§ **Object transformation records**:

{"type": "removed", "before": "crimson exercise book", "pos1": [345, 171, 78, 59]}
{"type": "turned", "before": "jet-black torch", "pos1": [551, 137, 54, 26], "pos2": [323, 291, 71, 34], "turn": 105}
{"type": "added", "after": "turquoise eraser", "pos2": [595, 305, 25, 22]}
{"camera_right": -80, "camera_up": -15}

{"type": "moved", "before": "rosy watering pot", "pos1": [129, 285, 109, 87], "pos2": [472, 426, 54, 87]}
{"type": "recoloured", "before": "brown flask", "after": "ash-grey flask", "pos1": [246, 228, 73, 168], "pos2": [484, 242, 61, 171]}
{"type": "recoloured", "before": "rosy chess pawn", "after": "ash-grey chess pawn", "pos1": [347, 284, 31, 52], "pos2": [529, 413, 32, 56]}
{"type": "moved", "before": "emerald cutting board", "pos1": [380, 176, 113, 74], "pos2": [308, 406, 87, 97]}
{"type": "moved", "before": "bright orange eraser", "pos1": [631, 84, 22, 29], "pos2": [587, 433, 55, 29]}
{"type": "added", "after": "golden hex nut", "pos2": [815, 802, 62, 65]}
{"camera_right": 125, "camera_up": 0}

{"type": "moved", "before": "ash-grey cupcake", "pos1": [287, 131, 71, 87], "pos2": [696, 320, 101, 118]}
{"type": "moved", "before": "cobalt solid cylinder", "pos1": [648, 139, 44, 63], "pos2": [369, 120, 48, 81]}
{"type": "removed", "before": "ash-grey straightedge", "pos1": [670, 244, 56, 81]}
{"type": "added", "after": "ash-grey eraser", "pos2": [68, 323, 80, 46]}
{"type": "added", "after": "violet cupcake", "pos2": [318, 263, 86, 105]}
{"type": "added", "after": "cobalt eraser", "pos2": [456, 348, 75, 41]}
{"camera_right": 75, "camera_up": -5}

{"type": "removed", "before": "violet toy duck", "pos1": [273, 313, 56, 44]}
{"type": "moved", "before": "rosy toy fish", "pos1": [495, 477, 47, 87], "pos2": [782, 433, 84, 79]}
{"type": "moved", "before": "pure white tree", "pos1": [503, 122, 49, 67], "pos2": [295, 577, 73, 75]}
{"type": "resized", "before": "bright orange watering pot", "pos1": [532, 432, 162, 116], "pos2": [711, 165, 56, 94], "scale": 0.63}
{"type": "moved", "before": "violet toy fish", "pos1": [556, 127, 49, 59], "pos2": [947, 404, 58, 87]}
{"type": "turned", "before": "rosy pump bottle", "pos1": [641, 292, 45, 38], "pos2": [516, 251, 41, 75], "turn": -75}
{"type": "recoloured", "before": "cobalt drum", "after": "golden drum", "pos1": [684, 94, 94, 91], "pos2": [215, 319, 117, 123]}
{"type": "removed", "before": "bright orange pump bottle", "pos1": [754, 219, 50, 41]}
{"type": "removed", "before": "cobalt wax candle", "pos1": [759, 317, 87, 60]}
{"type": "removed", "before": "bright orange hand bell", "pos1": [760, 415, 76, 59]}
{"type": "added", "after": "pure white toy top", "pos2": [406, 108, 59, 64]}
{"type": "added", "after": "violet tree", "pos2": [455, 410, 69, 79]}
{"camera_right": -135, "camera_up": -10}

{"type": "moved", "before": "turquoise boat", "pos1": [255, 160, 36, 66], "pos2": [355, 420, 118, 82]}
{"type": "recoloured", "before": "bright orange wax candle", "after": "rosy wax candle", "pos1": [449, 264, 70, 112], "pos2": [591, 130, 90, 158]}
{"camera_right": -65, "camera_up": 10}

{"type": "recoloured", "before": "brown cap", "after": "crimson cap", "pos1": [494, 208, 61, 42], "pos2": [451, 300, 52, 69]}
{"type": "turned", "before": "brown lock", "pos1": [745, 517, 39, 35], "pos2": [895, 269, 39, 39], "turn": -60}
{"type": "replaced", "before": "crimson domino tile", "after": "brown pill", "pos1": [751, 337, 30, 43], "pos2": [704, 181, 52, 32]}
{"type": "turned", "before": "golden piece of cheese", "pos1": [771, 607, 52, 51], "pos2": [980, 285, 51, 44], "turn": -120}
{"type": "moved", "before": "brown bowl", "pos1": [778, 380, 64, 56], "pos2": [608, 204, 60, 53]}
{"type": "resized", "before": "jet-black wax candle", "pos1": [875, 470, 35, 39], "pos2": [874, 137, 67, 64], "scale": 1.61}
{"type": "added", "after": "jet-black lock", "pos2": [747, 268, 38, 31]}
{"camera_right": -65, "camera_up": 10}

§ **WORK TO COMPLETE**: What lines of the data include the word "crimson"? Copy each of them.

§ **EXPECTED ANSWER**:
{"type": "removed", "before": "crimson exercise book", "pos1": [345, 171, 78, 59]}
{"type": "recoloured", "before": "brown cap", "after": "crimson cap", "pos1": [494, 208, 61, 42], "pos2": [451, 300, 52, 69]}
{"type": "replaced", "before": "crimson domino tile", "after": "brown pill", "pos1": [751, 337, 30, 43], "pos2": [704, 181, 52, 32]}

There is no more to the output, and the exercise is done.